◆ Collected data entries:
§ §

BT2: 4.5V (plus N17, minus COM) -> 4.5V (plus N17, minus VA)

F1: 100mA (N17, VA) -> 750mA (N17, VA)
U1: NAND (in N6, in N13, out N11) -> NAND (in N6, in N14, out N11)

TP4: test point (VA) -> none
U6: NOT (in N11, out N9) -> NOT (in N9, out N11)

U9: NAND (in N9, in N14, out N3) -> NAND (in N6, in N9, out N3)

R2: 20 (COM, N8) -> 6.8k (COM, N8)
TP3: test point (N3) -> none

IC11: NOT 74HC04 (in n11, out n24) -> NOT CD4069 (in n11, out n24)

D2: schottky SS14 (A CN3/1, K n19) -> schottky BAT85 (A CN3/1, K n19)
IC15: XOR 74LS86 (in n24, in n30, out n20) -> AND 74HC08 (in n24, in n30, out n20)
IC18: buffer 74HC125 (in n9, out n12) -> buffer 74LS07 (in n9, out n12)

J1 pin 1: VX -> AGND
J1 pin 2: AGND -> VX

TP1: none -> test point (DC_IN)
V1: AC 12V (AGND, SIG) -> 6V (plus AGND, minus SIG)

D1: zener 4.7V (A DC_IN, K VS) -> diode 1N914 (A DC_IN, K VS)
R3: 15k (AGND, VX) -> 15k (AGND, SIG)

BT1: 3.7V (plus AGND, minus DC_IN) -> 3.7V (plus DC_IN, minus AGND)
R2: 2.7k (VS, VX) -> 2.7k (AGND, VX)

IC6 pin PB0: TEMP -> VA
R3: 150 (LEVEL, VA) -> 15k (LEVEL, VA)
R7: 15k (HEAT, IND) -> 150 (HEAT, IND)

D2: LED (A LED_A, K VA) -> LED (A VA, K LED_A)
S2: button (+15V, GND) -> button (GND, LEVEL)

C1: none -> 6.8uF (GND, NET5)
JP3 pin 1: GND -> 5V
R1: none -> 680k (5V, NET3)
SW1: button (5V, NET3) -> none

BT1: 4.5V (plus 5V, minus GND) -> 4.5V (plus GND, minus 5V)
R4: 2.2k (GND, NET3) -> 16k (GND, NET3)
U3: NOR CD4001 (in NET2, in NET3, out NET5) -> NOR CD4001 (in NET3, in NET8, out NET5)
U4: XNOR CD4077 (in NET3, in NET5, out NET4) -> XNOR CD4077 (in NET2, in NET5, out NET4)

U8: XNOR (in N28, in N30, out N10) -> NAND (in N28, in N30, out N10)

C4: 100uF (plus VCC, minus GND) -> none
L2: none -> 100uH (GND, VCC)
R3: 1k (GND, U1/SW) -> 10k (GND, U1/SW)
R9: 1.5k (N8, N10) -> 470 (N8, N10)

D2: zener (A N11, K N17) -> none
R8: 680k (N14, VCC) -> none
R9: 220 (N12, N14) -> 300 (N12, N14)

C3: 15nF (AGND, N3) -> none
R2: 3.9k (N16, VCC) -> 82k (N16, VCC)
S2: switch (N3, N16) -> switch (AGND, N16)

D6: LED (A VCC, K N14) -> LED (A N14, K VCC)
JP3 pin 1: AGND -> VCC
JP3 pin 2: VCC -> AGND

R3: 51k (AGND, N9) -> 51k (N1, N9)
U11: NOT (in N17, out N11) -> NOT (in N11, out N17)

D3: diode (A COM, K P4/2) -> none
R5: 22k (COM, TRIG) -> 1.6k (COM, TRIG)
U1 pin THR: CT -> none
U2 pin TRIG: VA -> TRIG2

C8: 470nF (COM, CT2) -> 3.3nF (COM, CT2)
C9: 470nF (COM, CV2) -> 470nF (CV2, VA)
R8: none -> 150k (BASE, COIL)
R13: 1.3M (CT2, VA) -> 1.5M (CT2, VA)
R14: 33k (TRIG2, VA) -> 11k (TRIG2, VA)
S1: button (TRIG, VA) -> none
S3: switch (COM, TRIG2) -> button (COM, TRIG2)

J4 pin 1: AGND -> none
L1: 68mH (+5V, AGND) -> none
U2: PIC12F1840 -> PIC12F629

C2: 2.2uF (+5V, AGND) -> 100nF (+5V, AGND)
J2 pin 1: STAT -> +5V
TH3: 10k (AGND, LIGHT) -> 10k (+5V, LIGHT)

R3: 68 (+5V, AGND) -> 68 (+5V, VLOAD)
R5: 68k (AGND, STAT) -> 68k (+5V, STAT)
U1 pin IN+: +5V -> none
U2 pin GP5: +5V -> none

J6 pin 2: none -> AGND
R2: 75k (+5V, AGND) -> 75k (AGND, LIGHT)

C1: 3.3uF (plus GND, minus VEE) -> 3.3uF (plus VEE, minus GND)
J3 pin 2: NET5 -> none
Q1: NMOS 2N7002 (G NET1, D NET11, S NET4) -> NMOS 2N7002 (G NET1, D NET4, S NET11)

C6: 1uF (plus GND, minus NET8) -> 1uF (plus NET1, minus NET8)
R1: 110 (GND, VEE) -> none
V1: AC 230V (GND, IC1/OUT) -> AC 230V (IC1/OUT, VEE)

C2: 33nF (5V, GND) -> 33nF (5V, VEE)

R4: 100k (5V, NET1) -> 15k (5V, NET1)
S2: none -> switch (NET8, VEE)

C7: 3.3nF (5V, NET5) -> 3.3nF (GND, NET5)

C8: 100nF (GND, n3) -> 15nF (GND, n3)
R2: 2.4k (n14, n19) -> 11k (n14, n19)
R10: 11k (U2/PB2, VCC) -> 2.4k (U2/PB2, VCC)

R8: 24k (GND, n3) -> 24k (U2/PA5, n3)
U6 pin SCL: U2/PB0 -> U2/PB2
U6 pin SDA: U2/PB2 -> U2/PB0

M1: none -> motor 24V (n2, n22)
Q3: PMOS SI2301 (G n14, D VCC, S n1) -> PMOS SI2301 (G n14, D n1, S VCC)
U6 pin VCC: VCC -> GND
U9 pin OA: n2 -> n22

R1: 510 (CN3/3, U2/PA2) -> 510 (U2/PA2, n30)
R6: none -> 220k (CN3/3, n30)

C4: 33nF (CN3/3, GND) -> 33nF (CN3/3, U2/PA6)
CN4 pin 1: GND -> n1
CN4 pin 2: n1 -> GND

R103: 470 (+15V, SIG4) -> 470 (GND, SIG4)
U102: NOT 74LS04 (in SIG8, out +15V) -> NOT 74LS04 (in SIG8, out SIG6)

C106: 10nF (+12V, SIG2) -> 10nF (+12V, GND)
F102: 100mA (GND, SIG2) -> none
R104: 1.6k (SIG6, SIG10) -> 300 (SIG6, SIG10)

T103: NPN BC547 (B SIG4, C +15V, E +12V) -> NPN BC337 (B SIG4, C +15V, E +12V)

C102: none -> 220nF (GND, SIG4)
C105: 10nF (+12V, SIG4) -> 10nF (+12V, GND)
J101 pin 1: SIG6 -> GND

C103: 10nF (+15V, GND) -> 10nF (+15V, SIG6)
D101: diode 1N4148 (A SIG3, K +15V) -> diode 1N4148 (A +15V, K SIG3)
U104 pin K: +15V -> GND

§ §

◆ Task requirements:
Restating the data word for word is the whole task.

◆ Finished task:
BT2: 4.5V (plus N17, minus COM) -> 4.5V (plus N17, minus VA)

F1: 100mA (N17, VA) -> 750mA (N17, VA)
U1: NAND (in N6, in N13, out N11) -> NAND (in N6, in N14, out N11)

TP4: test point (VA) -> none
U6: NOT (in N11, out N9) -> NOT (in N9, out N11)

U9: NAND (in N9, in N14, out N3) -> NAND (in N6, in N9, out N3)

R2: 20 (COM, N8) -> 6.8k (COM, N8)
TP3: test point (N3) -> none

IC11: NOT 74HC04 (in n11, out n24) -> NOT CD4069 (in n11, out n24)

D2: schottky SS14 (A CN3/1, K n19) -> schottky BAT85 (A CN3/1, K n19)
IC15: XOR 74LS86 (in n24, in n30, out n20) -> AND 74HC08 (in n24, in n30, out n20)
IC18: buffer 74HC125 (in n9, out n12) -> buffer 74LS07 (in n9, out n12)

J1 pin 1: VX -> AGND
J1 pin 2: AGND -> VX

TP1: none -> test point (DC_IN)
V1: AC 12V (AGND, SIG) -> 6V (plus AGND, minus SIG)

D1: zener 4.7V (A DC_IN, K VS) -> diode 1N914 (A DC_IN, K VS)
R3: 15k (AGND, VX) -> 15k (AGND, SIG)

BT1: 3.7V (plus AGND, minus DC_IN) -> 3.7V (plus DC_IN, minus AGND)
R2: 2.7k (VS, VX) -> 2.7k (AGND, VX)

IC6 pin PB0: TEMP -> VA
R3: 150 (LEVEL, VA) -> 15k (LEVEL, VA)
R7: 15k (HEAT, IND) -> 150 (HEAT, IND)

D2: LED (A LED_A, K VA) -> LED (A VA, K LED_A)
S2: button (+15V, GND) -> button (GND, LEVEL)

C1: none -> 6.8uF (GND, NET5)
JP3 pin 1: GND -> 5V
R1: none -> 680k (5V, NET3)
SW1: button (5V, NET3) -> none

BT1: 4.5V (plus 5V, minus GND) -> 4.5V (plus GND, minus 5V)
R4: 2.2k (GND, NET3) -> 16k (GND, NET3)
U3: NOR CD4001 (in NET2, in NET3, out NET5) -> NOR CD4001 (in NET3, in NET8, out NET5)
U4: XNOR CD4077 (in NET3, in NET5, out NET4) -> XNOR CD4077 (in NET2, in NET5, out NET4)

U8: XNOR (in N28, in N30, out N10) -> NAND (in N28, in N30, out N10)

C4: 100uF (plus VCC, minus GND) -> none
L2: none -> 100uH (GND, VCC)
R3: 1k (GND, U1/SW) -> 10k (GND, U1/SW)
R9: 1.5k (N8, N10) -> 470 (N8, N10)

D2: zener (A N11, K N17) -> none
R8: 680k (N14, VCC) -> none
R9: 220 (N12, N14) -> 300 (N12, N14)

C3: 15nF (AGND, N3) -> none
R2: 3.9k (N16, VCC) -> 82k (N16, VCC)
S2: switch (N3, N16) -> switch (AGND, N16)

D6: LED (A VCC, K N14) -> LED (A N14, K VCC)
JP3 pin 1: AGND -> VCC
JP3 pin 2: VCC -> AGND

R3: 51k (AGND, N9) -> 51k (N1, N9)
U11: NOT (in N17, out N11) -> NOT (in N11, out N17)

D3: diode (A COM, K P4/2) -> none
R5: 22k (COM, TRIG) -> 1.6k (COM, TRIG)
U1 pin THR: CT -> none
U2 pin TRIG: VA -> TRIG2

C8: 470nF (COM, CT2) -> 3.3nF (COM, CT2)
C9: 470nF (COM, CV2) -> 470nF (CV2, VA)
R8: none -> 150k (BASE, COIL)
R13: 1.3M (CT2, VA) -> 1.5M (CT2, VA)
R14: 33k (TRIG2, VA) -> 11k (TRIG2, VA)
S1: button (TRIG, VA) -> none
S3: switch (COM, TRIG2) -> button (COM, TRIG2)

J4 pin 1: AGND -> none
L1: 68mH (+5V, AGND) -> none
U2: PIC12F1840 -> PIC12F629

C2: 2.2uF (+5V, AGND) -> 100nF (+5V, AGND)
J2 pin 1: STAT -> +5V
TH3: 10k (AGND, LIGHT) -> 10k (+5V, LIGHT)

R3: 68 (+5V, AGND) -> 68 (+5V, VLOAD)
R5: 68k (AGND, STAT) -> 68k (+5V, STAT)
U1 pin IN+: +5V -> none
U2 pin GP5: +5V -> none

J6 pin 2: none -> AGND
R2: 75k (+5V, AGND) -> 75k (AGND, LIGHT)

C1: 3.3uF (plus GND, minus VEE) -> 3.3uF (plus VEE, minus GND)
J3 pin 2: NET5 -> none
Q1: NMOS 2N7002 (G NET1, D NET11, S NET4) -> NMOS 2N7002 (G NET1, D NET4, S NET11)

C6: 1uF (plus GND, minus NET8) -> 1uF (plus NET1, minus NET8)
R1: 110 (GND, VEE) -> none
V1: AC 230V (GND, IC1/OUT) -> AC 230V (IC1/OUT, VEE)

C2: 33nF (5V, GND) -> 33nF (5V, VEE)

R4: 100k (5V, NET1) -> 15k (5V, NET1)
S2: none -> switch (NET8, VEE)

C7: 3.3nF (5V, NET5) -> 3.3nF (GND, NET5)

C8: 100nF (GND, n3) -> 15nF (GND, n3)
R2: 2.4k (n14, n19) -> 11k (n14, n19)
R10: 11k (U2/PB2, VCC) -> 2.4k (U2/PB2, VCC)

R8: 24k (GND, n3) -> 24k (U2/PA5, n3)
U6 pin SCL: U2/PB0 -> U2/PB2
U6 pin SDA: U2/PB2 -> U2/PB0

M1: none -> motor 24V (n2, n22)
Q3: PMOS SI2301 (G n14, D VCC, S n1) -> PMOS SI2301 (G n14, D n1, S VCC)
U6 pin VCC: VCC -> GND
U9 pin OA: n2 -> n22

R1: 510 (CN3/3, U2/PA2) -> 510 (U2/PA2, n30)
R6: none -> 220k (CN3/3, n30)

C4: 33nF (CN3/3, GND) -> 33nF (CN3/3, U2/PA6)
CN4 pin 1: GND -> n1
CN4 pin 2: n1 -> GND

R103: 470 (+15V, SIG4) -> 470 (GND, SIG4)
U102: NOT 74LS04 (in SIG8, out +15V) -> NOT 74LS04 (in SIG8, out SIG6)

C106: 10nF (+12V, SIG2) -> 10nF (+12V, GND)
F102: 100mA (GND, SIG2) -> none
R104: 1.6k (SIG6, SIG10) -> 300 (SIG6, SIG10)

T103: NPN BC547 (B SIG4, C +15V, E +12V) -> NPN BC337 (B SIG4, C +15V, E +12V)

C102: none -> 220nF (GND, SIG4)
C105: 10nF (+12V, SIG4) -> 10nF (+12V, GND)
J101 pin 1: SIG6 -> GND

C103: 10nF (+15V, GND) -> 10nF (+15V, SIG6)
D101: diode 1N4148 (A SIG3, K +15V) -> diode 1N4148 (A +15V, K SIG3)
U104 pin K: +15V -> GND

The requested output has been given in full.